Scene difference descriptions:
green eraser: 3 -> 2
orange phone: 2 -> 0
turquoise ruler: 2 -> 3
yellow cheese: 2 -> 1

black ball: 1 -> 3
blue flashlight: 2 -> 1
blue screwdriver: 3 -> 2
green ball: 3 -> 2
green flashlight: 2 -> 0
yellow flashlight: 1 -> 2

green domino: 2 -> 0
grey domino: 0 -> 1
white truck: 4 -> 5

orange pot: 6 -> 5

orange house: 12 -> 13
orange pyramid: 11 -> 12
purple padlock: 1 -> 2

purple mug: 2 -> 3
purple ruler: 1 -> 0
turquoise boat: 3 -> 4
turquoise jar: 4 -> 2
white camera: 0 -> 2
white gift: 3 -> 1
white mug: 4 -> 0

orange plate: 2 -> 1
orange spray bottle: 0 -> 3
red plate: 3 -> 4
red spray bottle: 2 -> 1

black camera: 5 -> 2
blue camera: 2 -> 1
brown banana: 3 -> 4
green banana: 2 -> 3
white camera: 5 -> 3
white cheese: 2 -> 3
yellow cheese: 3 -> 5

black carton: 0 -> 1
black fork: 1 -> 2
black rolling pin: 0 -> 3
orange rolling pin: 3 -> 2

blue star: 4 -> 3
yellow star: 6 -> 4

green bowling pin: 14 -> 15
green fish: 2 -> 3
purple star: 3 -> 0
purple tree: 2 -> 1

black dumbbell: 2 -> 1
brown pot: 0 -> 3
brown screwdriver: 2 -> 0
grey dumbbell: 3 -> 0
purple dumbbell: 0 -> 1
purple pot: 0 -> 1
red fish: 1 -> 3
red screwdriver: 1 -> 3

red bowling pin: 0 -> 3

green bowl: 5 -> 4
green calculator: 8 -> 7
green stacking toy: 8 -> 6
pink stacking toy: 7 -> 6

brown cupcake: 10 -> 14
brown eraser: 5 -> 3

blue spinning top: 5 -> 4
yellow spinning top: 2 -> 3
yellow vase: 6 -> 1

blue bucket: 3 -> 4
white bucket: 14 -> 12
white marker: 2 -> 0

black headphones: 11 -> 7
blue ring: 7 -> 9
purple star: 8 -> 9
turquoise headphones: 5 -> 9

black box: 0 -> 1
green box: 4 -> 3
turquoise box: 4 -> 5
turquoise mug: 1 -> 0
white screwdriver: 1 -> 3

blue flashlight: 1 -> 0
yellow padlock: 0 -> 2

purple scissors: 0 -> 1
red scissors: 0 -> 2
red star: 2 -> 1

**Problem to solve**
Begin at the top of the records above and quote each line exactly, ending with the line that contains "turquoise boat: 3 -> 4".

**Your response**
green eraser: 3 -> 2
orange phone: 2 -> 0
turquoise ruler: 2 -> 3
yellow cheese: 2 -> 1

black ball: 1 -> 3
blue flashlight: 2 -> 1
blue screwdriver: 3 -> 2
green ball: 3 -> 2
green flashlight: 2 -> 0
yellow flashlight: 1 -> 2

green domino: 2 -> 0
grey domino: 0 -> 1
white truck: 4 -> 5

orange pot: 6 -> 5

orange house: 12 -> 13
orange pyramid: 11 -> 12
purple padlock: 1 -> 2

purple mug: 2 -> 3
purple ruler: 1 -> 0
turquoise boat: 3 -> 4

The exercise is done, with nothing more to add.